§ Required work: Transcribe only the lines of the listing below from the one holding "green brick E9" through the one holding "green brick I1:I4", inclusive, without any change.

§ Listed records:
□ □ □

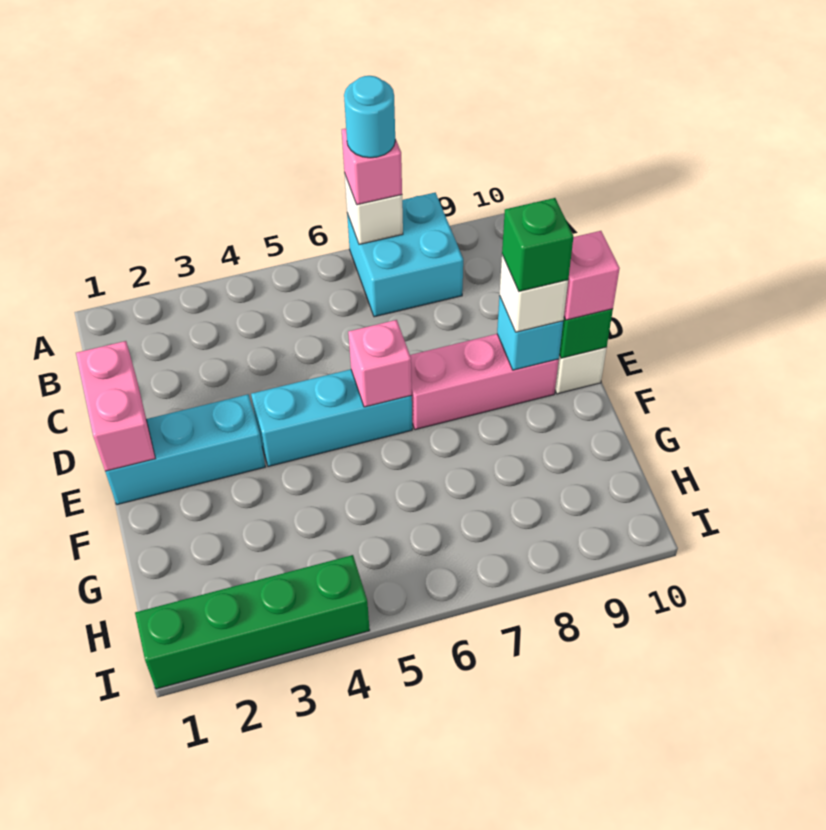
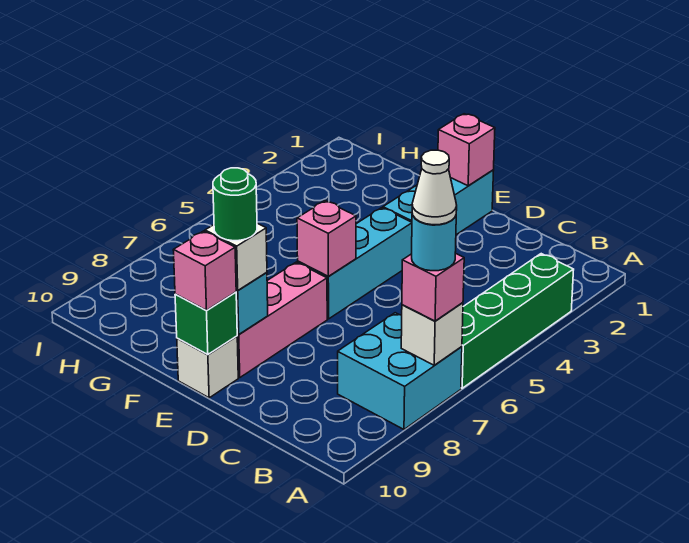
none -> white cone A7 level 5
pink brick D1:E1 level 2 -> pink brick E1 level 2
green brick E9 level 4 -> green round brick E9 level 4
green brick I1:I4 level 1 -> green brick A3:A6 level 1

□ □ □

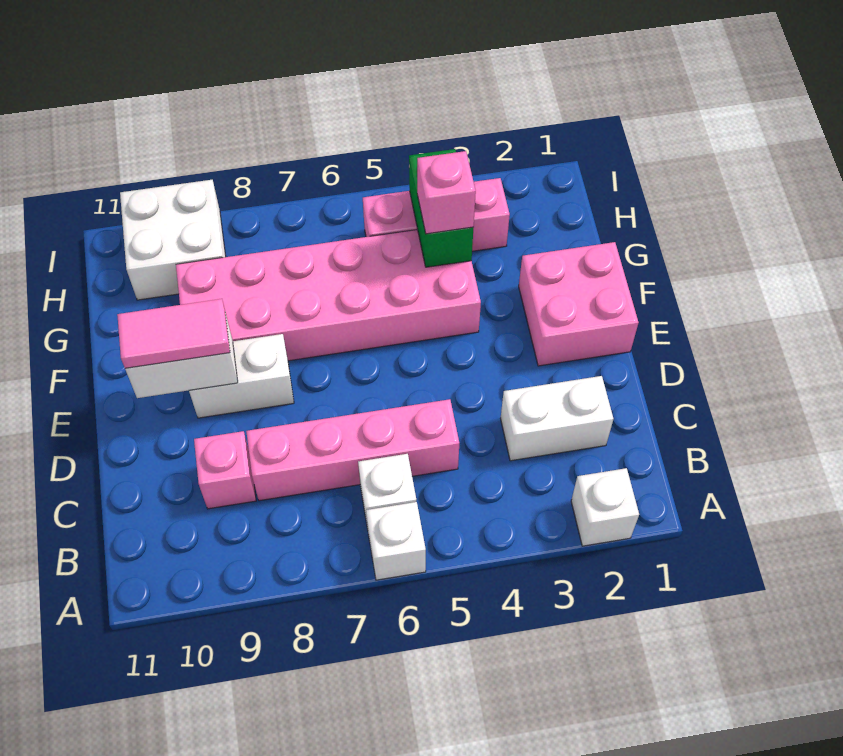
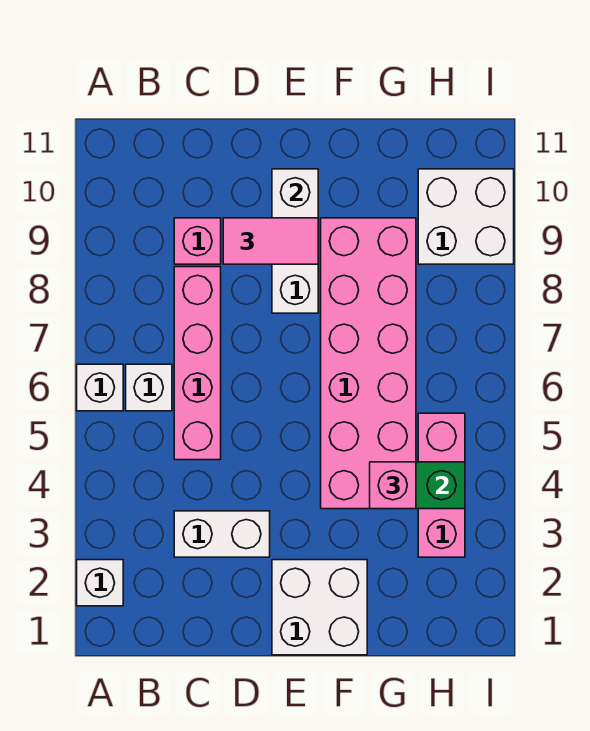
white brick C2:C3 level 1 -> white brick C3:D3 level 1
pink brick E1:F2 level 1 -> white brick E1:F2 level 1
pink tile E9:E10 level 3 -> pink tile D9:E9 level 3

□ □ □

§ Solution to the exercise:
green brick E9 level 4 -> green round brick E9 level 4
green brick I1:I4 level 1 -> green brick A3:A6 level 1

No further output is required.